Gather each line from the items below that contains the word "behind", and copy those lines in full. Case counts.

***** DATA EXCERPTS

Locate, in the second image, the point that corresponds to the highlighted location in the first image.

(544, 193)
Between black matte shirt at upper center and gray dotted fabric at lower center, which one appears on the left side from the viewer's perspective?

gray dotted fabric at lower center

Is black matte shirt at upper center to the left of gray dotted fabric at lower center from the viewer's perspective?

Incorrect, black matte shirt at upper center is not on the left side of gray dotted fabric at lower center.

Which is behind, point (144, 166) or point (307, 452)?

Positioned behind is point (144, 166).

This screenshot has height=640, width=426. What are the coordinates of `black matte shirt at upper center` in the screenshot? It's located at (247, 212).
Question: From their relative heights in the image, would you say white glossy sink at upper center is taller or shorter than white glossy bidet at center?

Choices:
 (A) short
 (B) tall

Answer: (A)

**********
***** DATA EXCERPTS

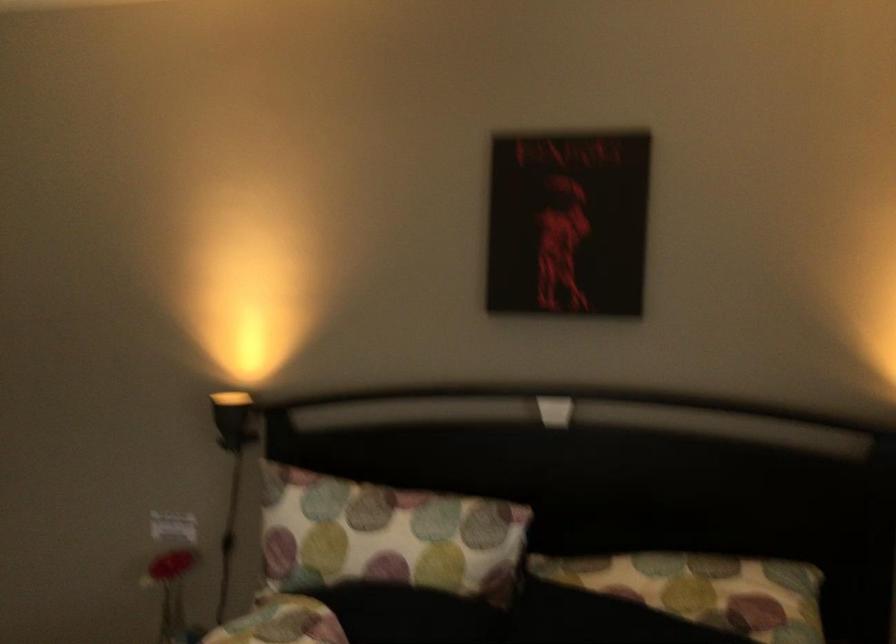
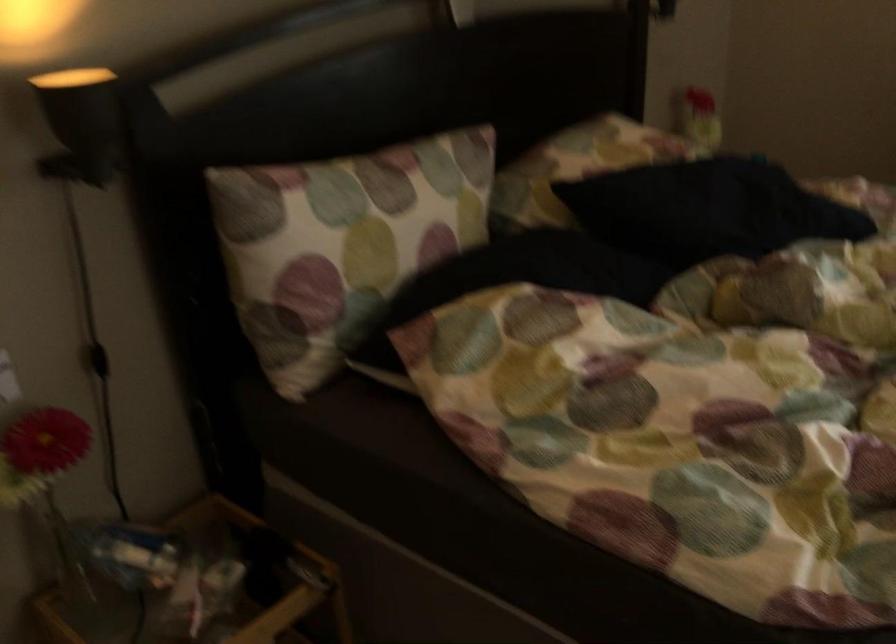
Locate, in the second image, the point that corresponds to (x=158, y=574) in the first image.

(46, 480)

**********

ANSWER TO THE PROBLEM >>
Which is behind, point (144, 166) or point (307, 452)?
Positioned behind is point (144, 166).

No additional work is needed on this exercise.